YOUR GOAL: A line qualifies if it holds the string "VBUS". Copy every qualifying line from the records.

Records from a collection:

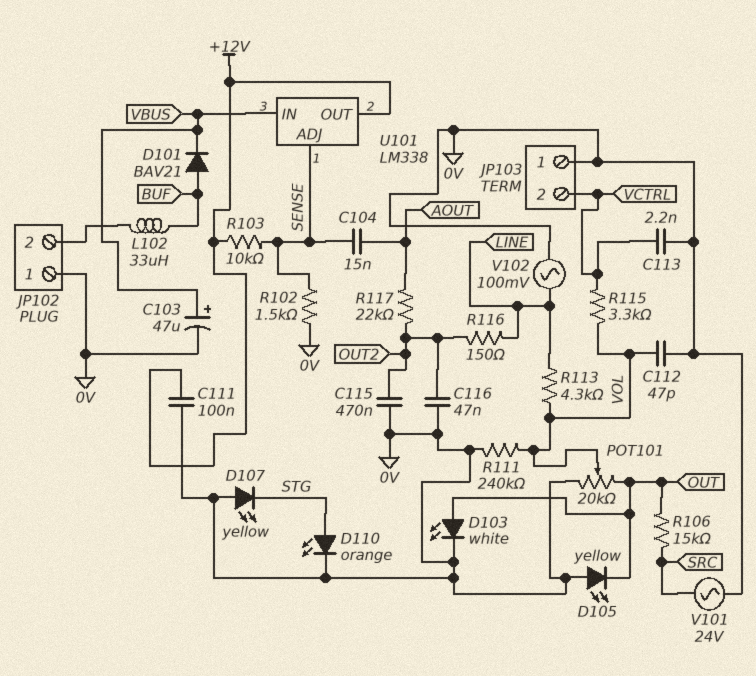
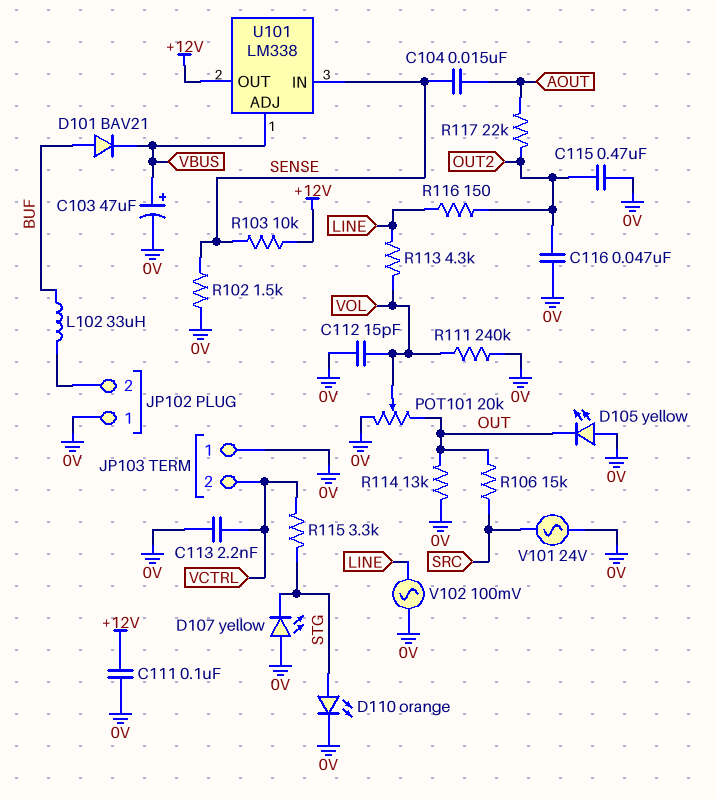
C112: 47pF (0V, VOL) -> 15pF (0V, VOL)
D103: LED white (A OUT, K 0V) -> none
R114: none -> 13k (0V, OUT)
R115: 3.3k (VCTRL, VOL) -> 3.3k (STG, VCTRL)
U101 pin ADJ: SENSE -> VBUS
U101 pin IN: VBUS -> SENSE

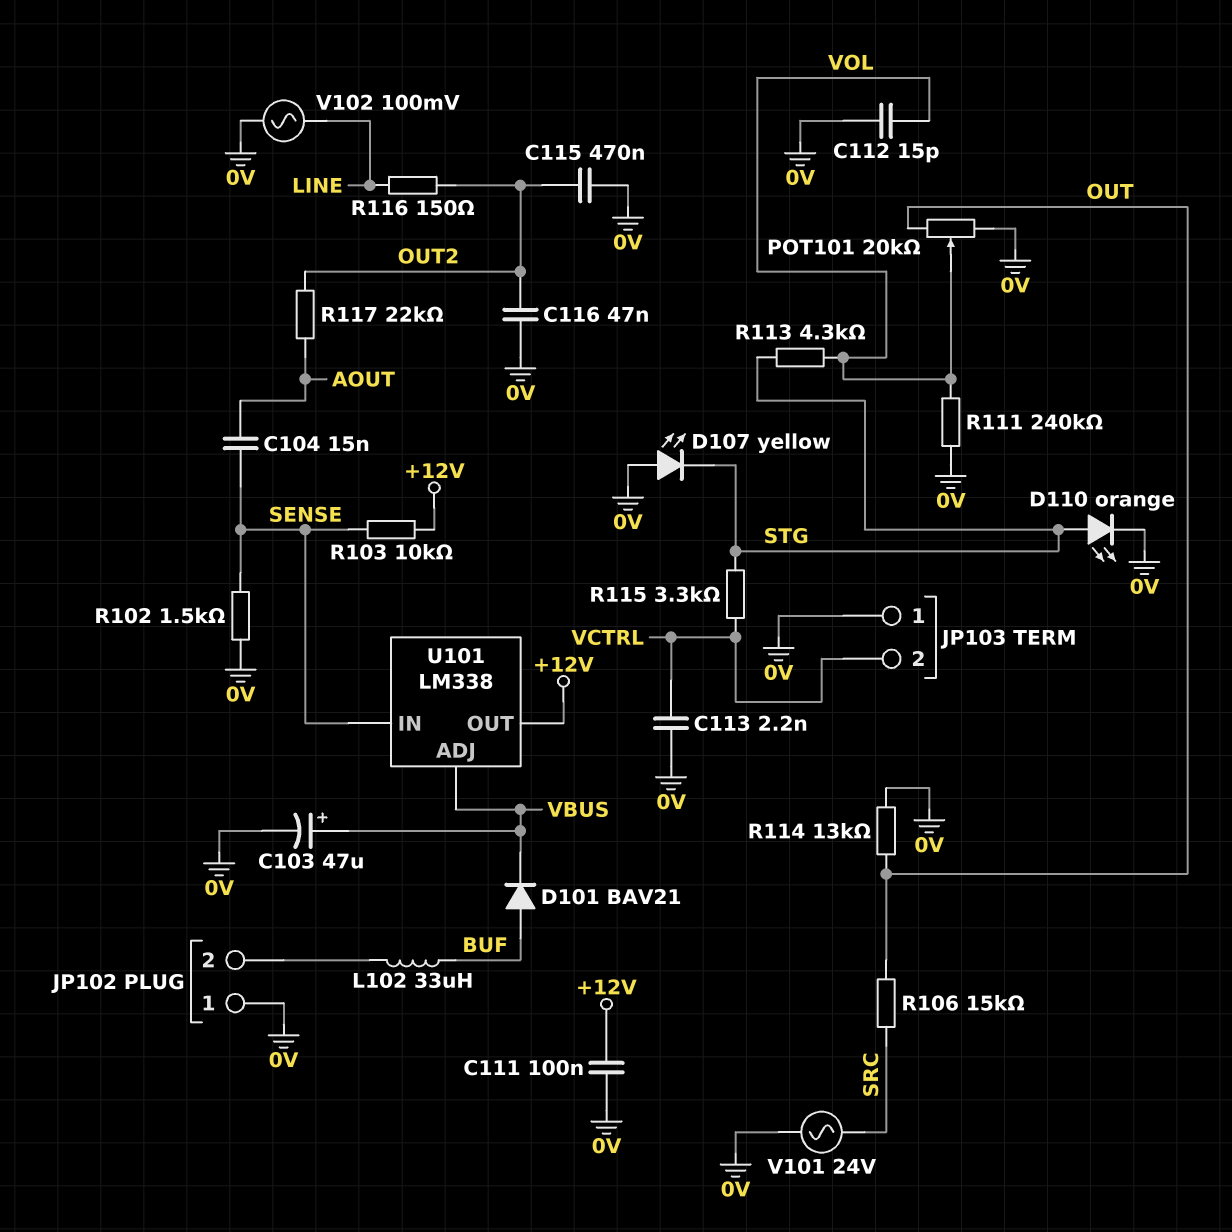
D105: LED yellow (A 0V, K OUT) -> none
R113: 4.3k (LINE, VOL) -> 4.3k (STG, VOL)

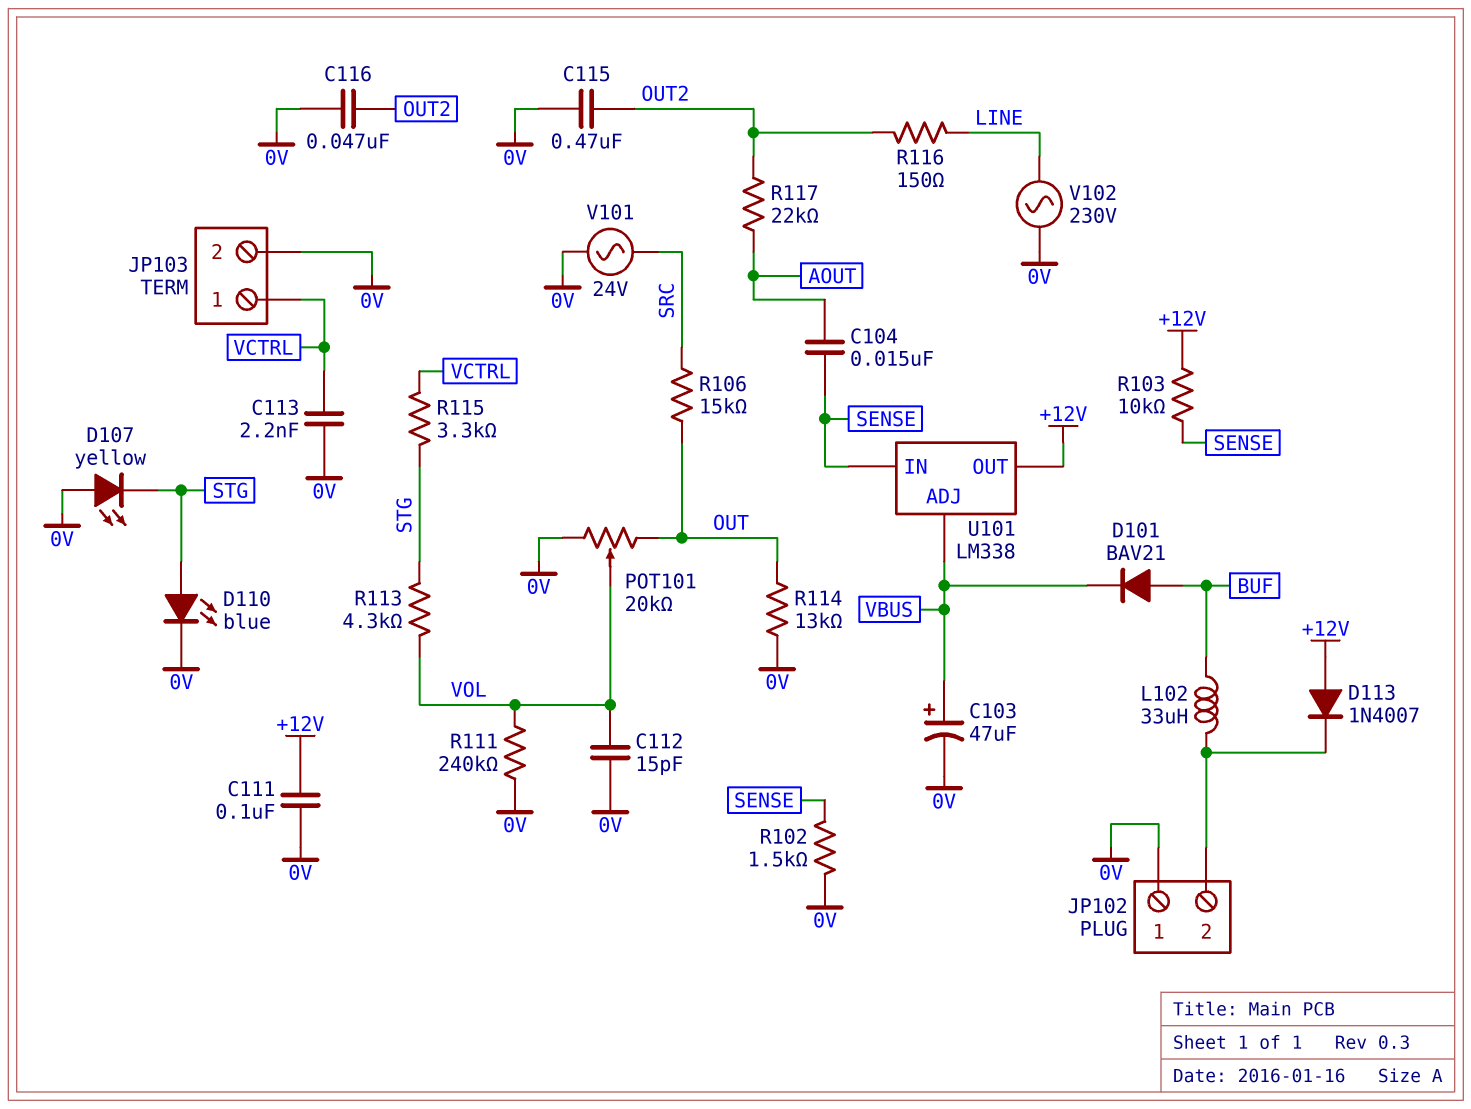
D110: LED orange (A STG, K 0V) -> LED blue (A STG, K 0V)
D113: none -> diode 1N4007 (A +12V, K JP102/2)
JP103 pin 1: 0V -> VCTRL
JP103 pin 2: VCTRL -> 0V
V102: AC 100mV (0V, LINE) -> AC 230V (0V, LINE)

OUTPUT FOR THIS EXERCISE:
U101 pin ADJ: SENSE -> VBUS
U101 pin IN: VBUS -> SENSE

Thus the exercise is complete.